◆ What you are asked to do ◆
Repeat exactly, and only, the lines below starting at the line that contains "(456, 247) = (373, 262): turquoise" and ending at the line that contains "(271, 170) = (416, 325): none -> black donut", inclusive of both.

───── Available records ─────

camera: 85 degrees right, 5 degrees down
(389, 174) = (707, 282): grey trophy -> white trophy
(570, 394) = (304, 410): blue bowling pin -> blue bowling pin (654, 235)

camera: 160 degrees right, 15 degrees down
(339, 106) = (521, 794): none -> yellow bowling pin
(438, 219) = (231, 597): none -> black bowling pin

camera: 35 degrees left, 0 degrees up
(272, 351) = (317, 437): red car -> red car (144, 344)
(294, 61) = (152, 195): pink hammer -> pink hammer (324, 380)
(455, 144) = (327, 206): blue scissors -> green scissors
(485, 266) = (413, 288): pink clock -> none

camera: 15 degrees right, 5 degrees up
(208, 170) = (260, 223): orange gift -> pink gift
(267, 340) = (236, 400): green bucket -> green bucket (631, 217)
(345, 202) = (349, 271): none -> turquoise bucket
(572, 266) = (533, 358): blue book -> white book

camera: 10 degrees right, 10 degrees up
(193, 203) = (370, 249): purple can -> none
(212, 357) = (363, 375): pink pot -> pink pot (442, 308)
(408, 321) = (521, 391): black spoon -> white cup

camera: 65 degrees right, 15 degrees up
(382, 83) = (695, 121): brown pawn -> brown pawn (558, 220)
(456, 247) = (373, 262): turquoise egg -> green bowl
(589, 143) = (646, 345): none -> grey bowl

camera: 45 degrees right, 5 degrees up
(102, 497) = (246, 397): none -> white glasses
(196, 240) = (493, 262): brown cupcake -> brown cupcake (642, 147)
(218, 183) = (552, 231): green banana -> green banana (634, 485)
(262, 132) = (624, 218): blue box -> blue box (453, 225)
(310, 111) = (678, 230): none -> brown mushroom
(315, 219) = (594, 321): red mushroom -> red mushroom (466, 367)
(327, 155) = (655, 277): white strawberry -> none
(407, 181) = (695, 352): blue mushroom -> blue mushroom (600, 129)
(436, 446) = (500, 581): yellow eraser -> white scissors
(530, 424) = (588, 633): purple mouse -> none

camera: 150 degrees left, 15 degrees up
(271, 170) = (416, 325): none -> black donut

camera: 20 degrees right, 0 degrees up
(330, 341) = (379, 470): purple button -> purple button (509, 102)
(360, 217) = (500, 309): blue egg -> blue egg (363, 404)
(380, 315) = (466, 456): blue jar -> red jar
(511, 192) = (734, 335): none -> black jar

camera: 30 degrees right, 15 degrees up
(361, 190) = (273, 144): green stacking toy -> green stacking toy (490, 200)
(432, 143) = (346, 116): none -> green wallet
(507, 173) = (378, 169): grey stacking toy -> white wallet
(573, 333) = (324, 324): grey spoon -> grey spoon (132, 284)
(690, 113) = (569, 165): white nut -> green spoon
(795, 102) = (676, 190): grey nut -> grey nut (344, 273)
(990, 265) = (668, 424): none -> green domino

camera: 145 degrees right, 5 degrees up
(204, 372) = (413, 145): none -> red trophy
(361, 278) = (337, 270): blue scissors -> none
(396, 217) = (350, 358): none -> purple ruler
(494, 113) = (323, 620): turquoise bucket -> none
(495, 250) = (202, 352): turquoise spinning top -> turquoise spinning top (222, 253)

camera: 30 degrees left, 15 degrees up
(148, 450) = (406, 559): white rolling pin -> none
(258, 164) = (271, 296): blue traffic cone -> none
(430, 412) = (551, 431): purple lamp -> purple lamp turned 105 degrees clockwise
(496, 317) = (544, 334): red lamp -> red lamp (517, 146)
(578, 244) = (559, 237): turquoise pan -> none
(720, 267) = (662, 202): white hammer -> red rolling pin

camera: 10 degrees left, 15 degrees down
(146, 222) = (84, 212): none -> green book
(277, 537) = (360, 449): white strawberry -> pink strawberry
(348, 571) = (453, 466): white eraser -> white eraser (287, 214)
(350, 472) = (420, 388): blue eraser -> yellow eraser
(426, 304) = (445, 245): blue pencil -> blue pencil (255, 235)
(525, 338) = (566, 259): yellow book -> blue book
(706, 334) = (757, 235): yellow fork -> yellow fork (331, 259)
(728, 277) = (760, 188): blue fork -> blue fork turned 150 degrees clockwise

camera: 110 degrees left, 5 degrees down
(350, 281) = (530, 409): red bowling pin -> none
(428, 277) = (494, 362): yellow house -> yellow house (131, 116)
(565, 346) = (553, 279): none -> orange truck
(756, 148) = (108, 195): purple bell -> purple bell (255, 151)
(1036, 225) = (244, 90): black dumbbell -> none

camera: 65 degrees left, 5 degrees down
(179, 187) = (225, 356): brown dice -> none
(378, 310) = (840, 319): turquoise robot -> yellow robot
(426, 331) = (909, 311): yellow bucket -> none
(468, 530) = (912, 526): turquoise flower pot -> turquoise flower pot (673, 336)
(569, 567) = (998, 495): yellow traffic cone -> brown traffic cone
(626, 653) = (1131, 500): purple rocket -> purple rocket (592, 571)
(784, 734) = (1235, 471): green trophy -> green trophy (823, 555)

─────

◆ Response below ◆
(456, 247) = (373, 262): turquoise egg -> green bowl
(589, 143) = (646, 345): none -> grey bowl

camera: 45 degrees right, 5 degrees up
(102, 497) = (246, 397): none -> white glasses
(196, 240) = (493, 262): brown cupcake -> brown cupcake (642, 147)
(218, 183) = (552, 231): green banana -> green banana (634, 485)
(262, 132) = (624, 218): blue box -> blue box (453, 225)
(310, 111) = (678, 230): none -> brown mushroom
(315, 219) = (594, 321): red mushroom -> red mushroom (466, 367)
(327, 155) = (655, 277): white strawberry -> none
(407, 181) = (695, 352): blue mushroom -> blue mushroom (600, 129)
(436, 446) = (500, 581): yellow eraser -> white scissors
(530, 424) = (588, 633): purple mouse -> none

camera: 150 degrees left, 15 degrees up
(271, 170) = (416, 325): none -> black donut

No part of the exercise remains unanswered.